= Beginning of Section =

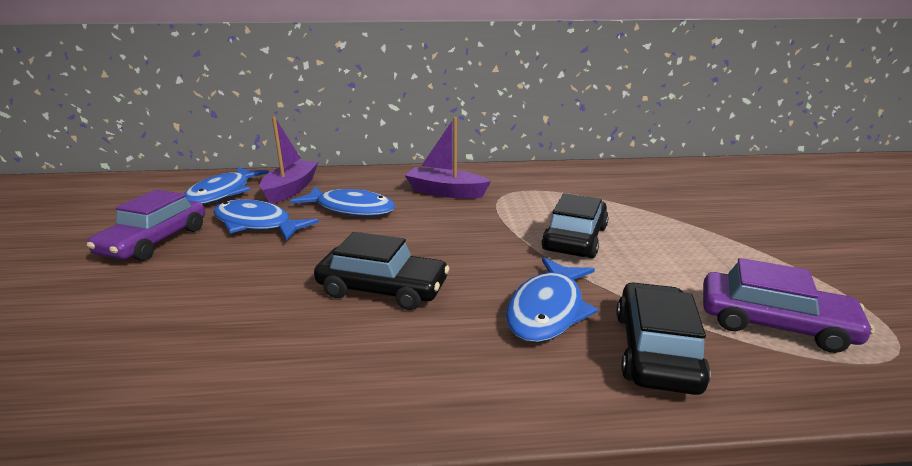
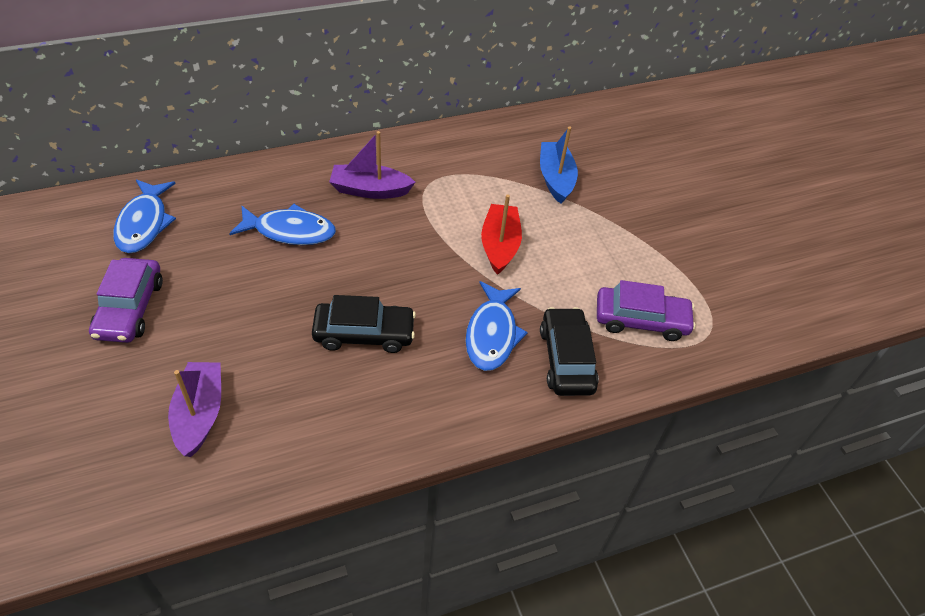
camera: 20 degrees left, 25 degrees up
(257, 224) = (212, 269): blue fish -> none
(290, 189) = (212, 207): purple boat -> purple boat (200, 414)
(575, 239) = (500, 245): black car -> red boat
(648, 200) = (555, 178): none -> blue boat

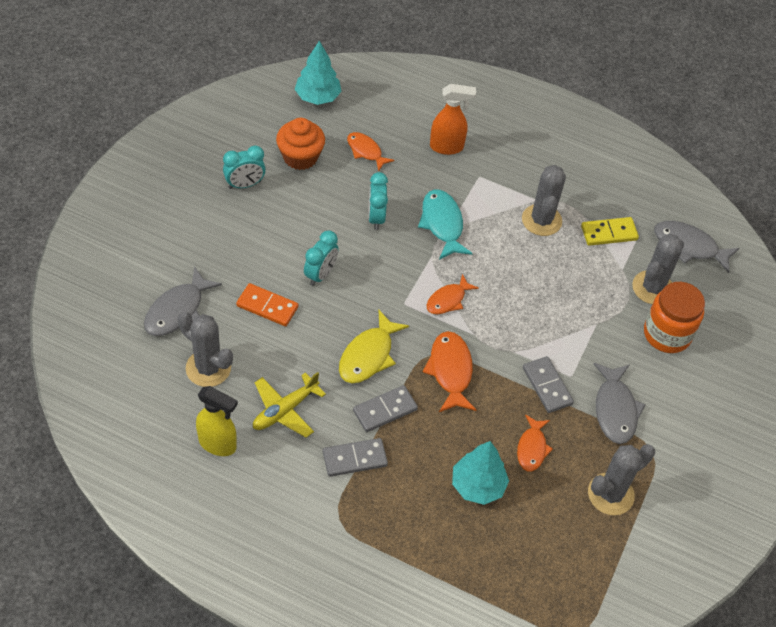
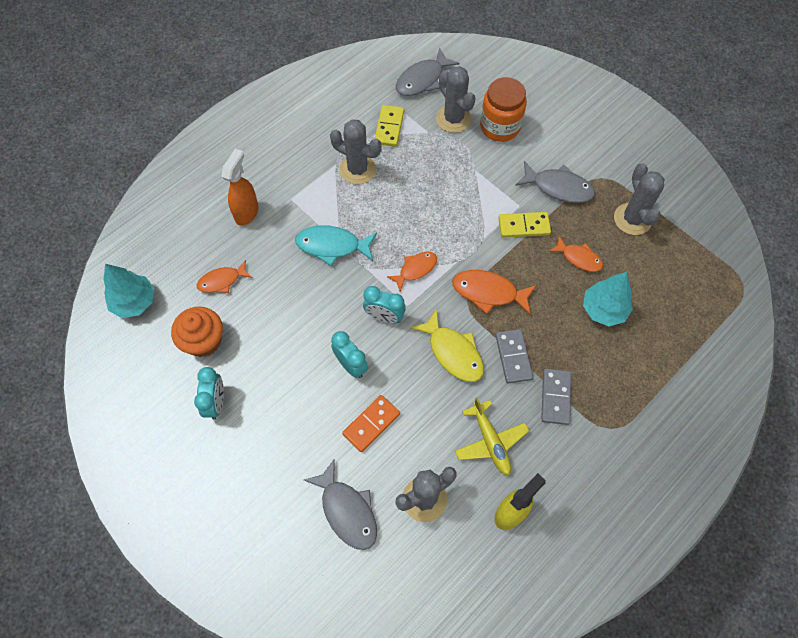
camera: 65 degrees left, 10 degrees up
(376, 217) = (303, 297): turquoise clock -> turquoise clock (384, 317)
(448, 300) = (415, 269): orange fish -> orange fish turned 105 degrees counterclockwise
(547, 386) = (524, 226): grey domino -> yellow domino

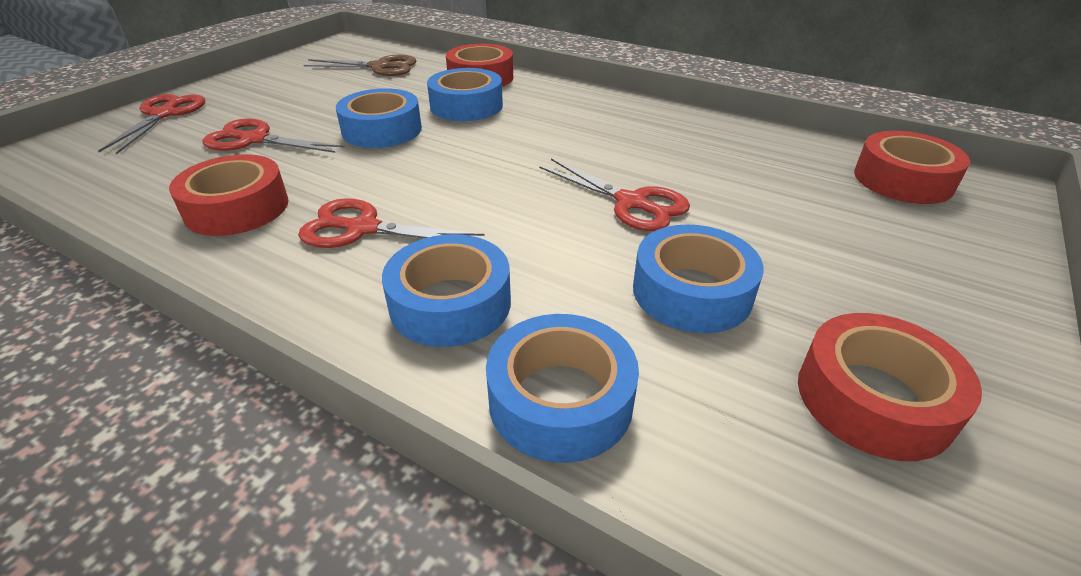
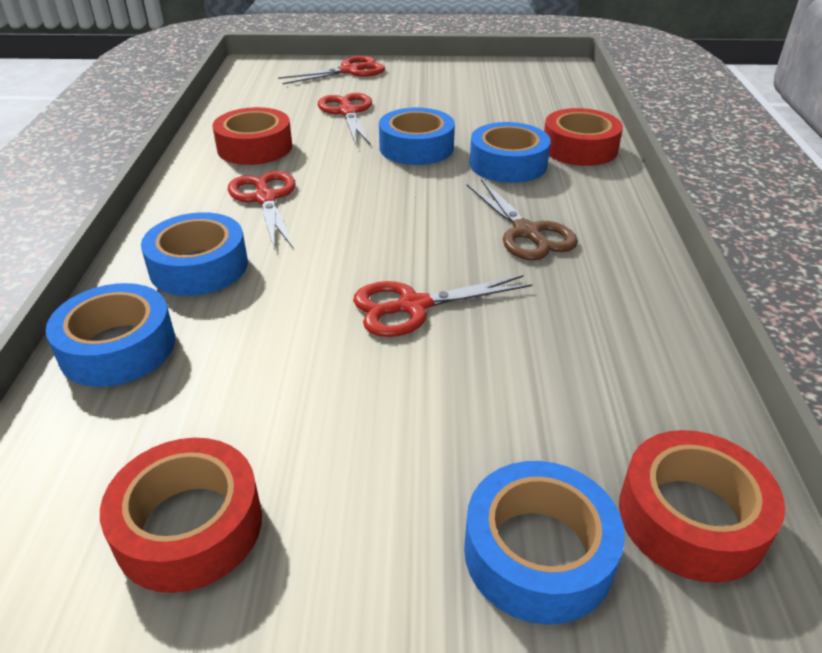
camera: 60 degrees right, 0 degrees up
(380, 67) = (532, 100): brown scissors -> brown scissors (526, 232)
(631, 203) = (413, 306): red scissors -> red scissors turned 60 degrees clockwise
(692, 292) = (287, 379): blue tape -> blue tape (538, 553)

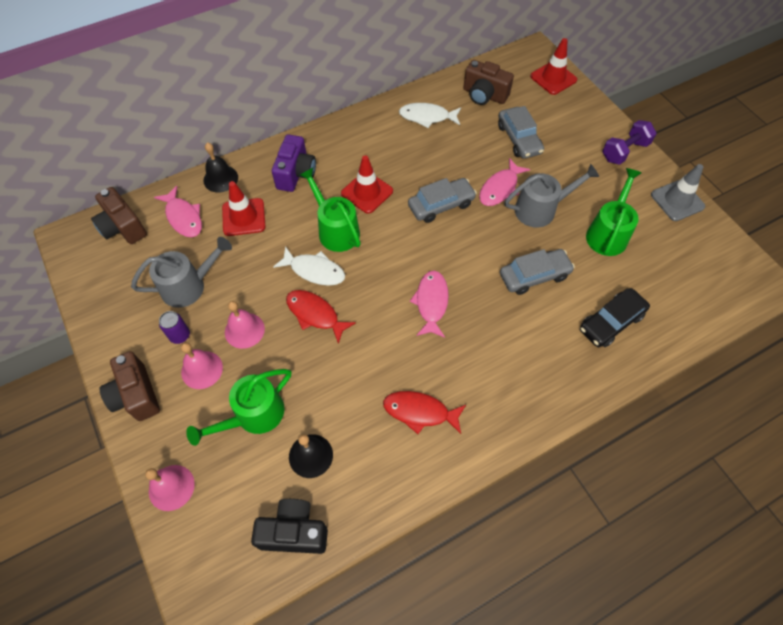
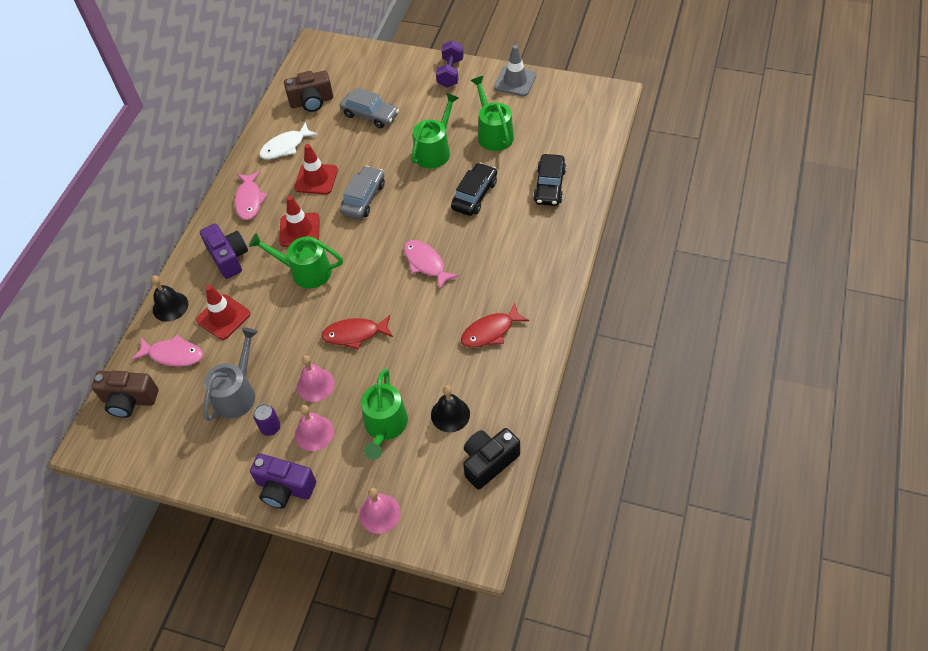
camera: 40 degrees left, 5 degrees down
(136, 395) = (285, 488): brown camera -> purple camera
(314, 271) = (321, 308): white fish -> none
(500, 188) = (392, 157): pink fish -> pink fish (249, 200)
(534, 276) = (474, 195): grey car -> black car
(540, 209) = (434, 151): grey watering can -> green watering can
(553, 78) = (349, 56): red traffic cone -> red traffic cone (316, 179)

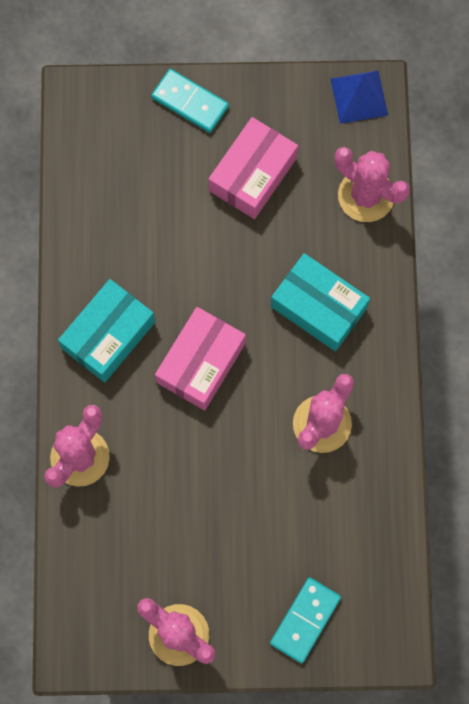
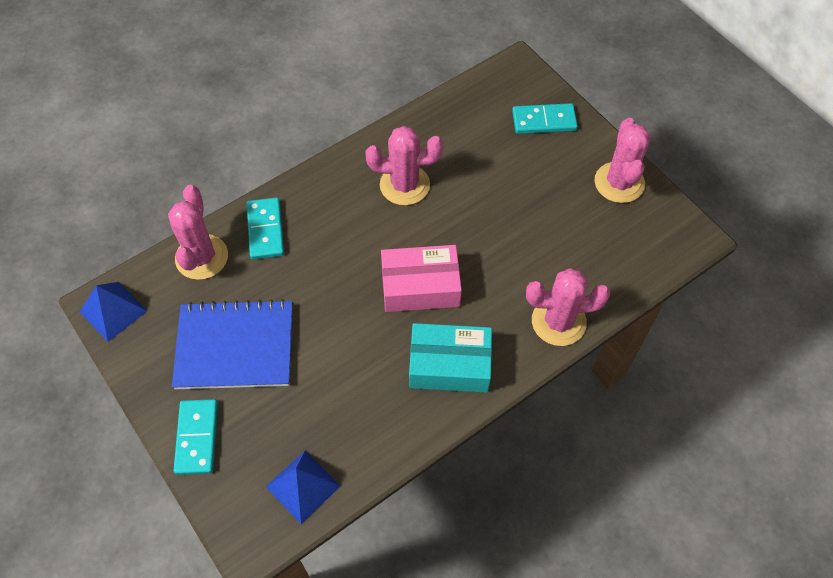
camera: 125 degrees left, 15 degrees down
(91, 157) = (303, 486): none -> blue pyramid
(253, 174) = (235, 346): pink box -> blue notebook
(318, 307) = (317, 236): turquoise box -> none
(358, 266) = (265, 230): none -> turquoise domino

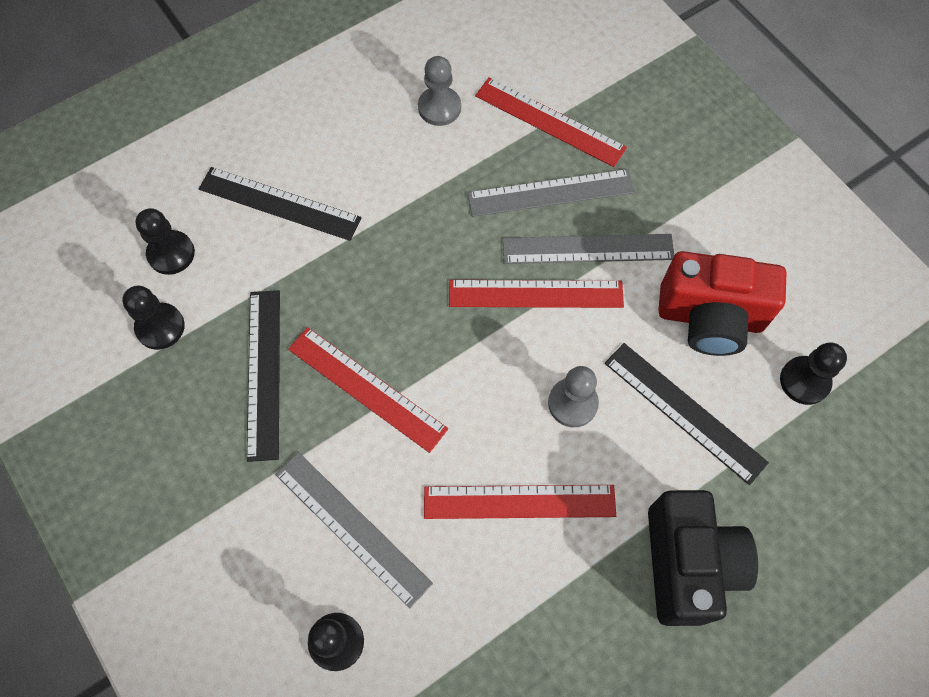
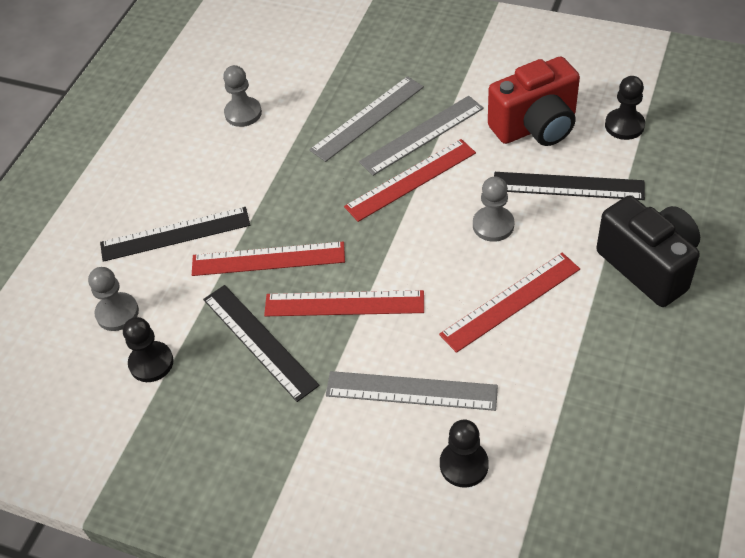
camera: 30 degrees left, 15 degrees down
(171, 253) = (117, 313): black pawn -> grey pawn
(549, 121) = (329, 79): red ruler -> red ruler (268, 259)

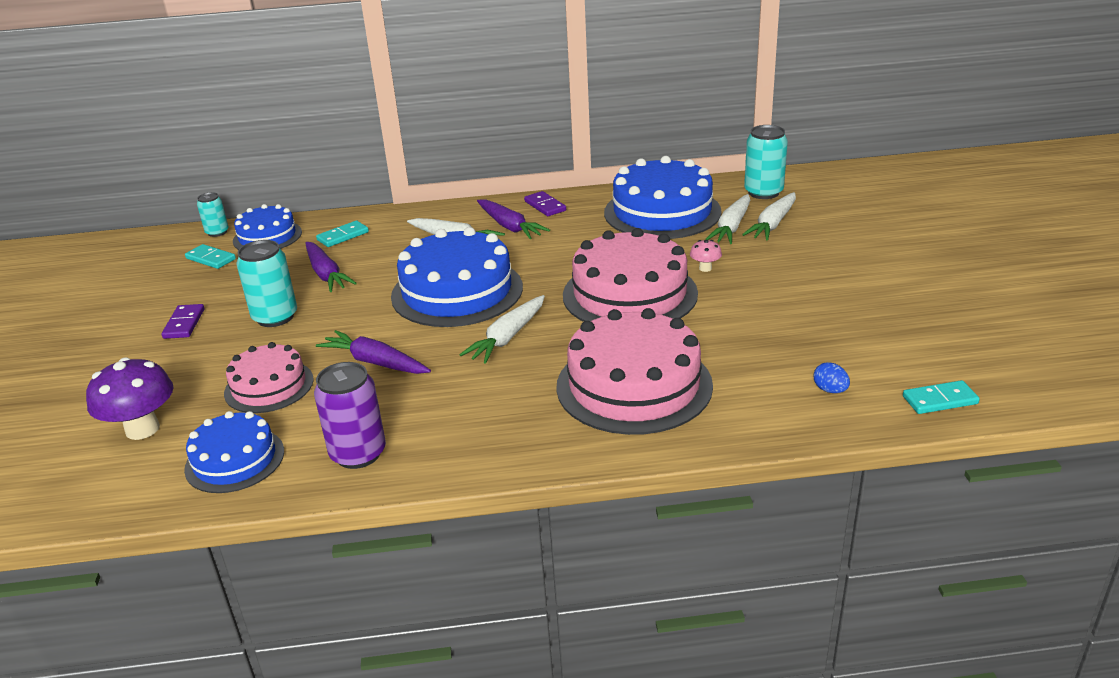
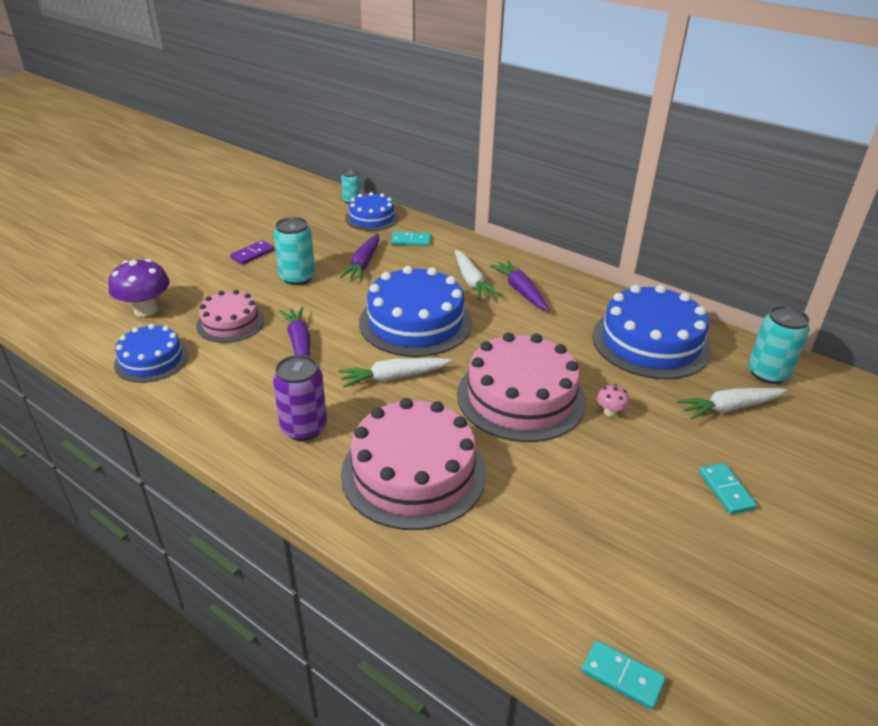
camera: 40 degrees right, 5 degrees up
(211, 259) = (323, 217): turquoise domino -> turquoise domino (726, 490)
(358, 454) = (204, 400): purple can -> purple can (304, 428)
(509, 226) = (521, 291): purple carrot -> purple carrot turned 150 degrees clockwise
(545, 206) = (569, 288): purple domino -> none
(731, 227) = (688, 389): white carrot -> none
(830, 390) = (543, 589): blue egg -> none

= End of Section =

■ **Problem details**
Across the whole listing above, find every line with the string "fish" and copy it.

■ **Written solution**
(257, 224) = (212, 269): blue fish -> none
(448, 300) = (415, 269): orange fish -> orange fish turned 105 degrees counterclockwise
(314, 271) = (321, 308): white fish -> none
(500, 188) = (392, 157): pink fish -> pink fish (249, 200)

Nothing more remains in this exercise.